[[ THE INPUT, beginning ]]

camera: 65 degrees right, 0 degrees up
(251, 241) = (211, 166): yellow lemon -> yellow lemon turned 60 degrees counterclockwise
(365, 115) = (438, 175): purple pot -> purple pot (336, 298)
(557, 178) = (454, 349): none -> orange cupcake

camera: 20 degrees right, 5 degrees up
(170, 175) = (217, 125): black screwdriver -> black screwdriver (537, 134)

[[ THE INPUT, end ]]
[[ THE INPUT, beginning ]]

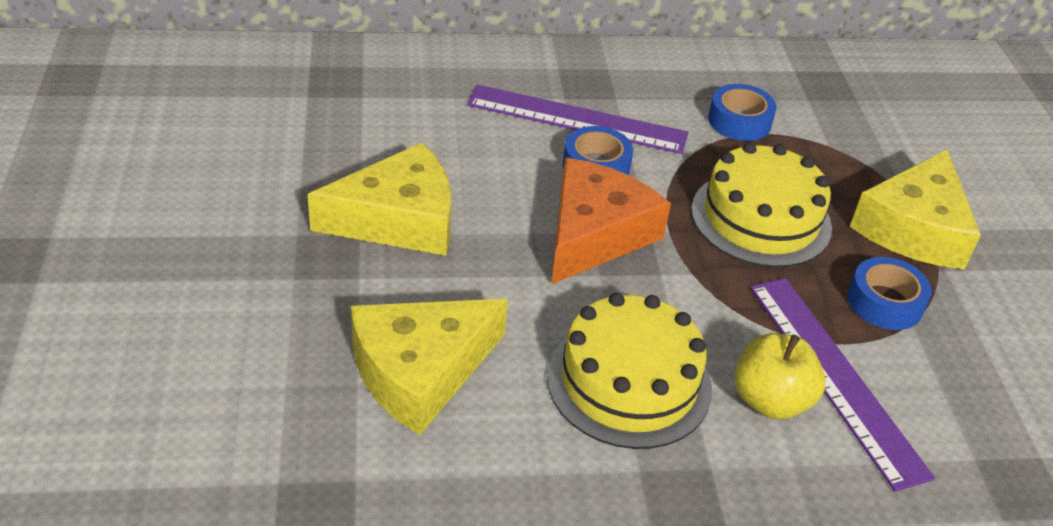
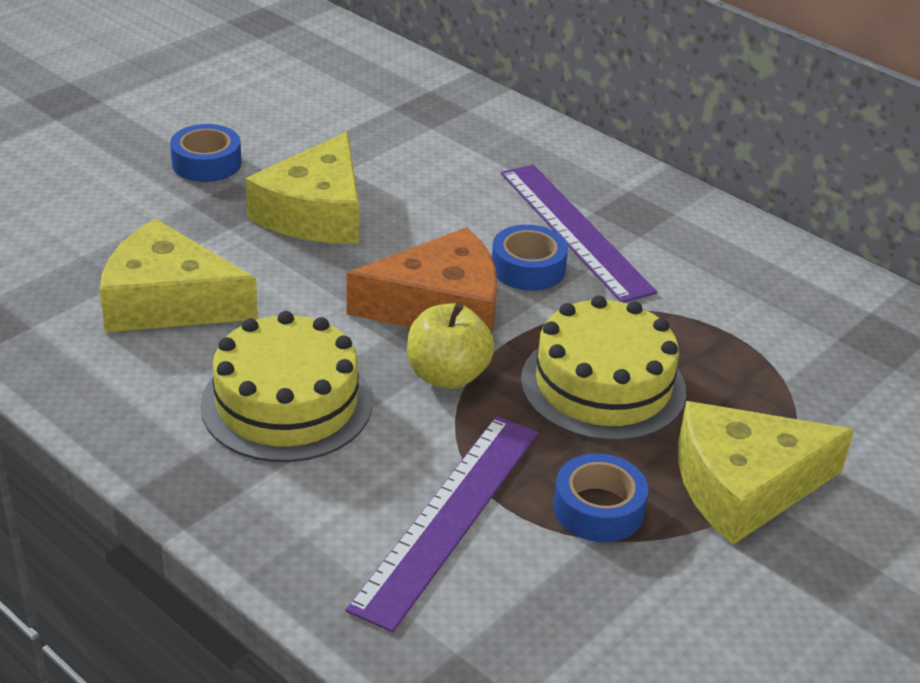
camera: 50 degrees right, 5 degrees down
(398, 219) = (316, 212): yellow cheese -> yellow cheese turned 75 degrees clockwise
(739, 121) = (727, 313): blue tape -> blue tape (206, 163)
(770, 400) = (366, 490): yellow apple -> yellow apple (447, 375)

[[ THE INPUT, end ]]

▶ **REQUIRED ACTION**: Check every line of the data and give the number of them that hold the string "yellow", with no other words.

▶ **FINAL ANSWER**: 3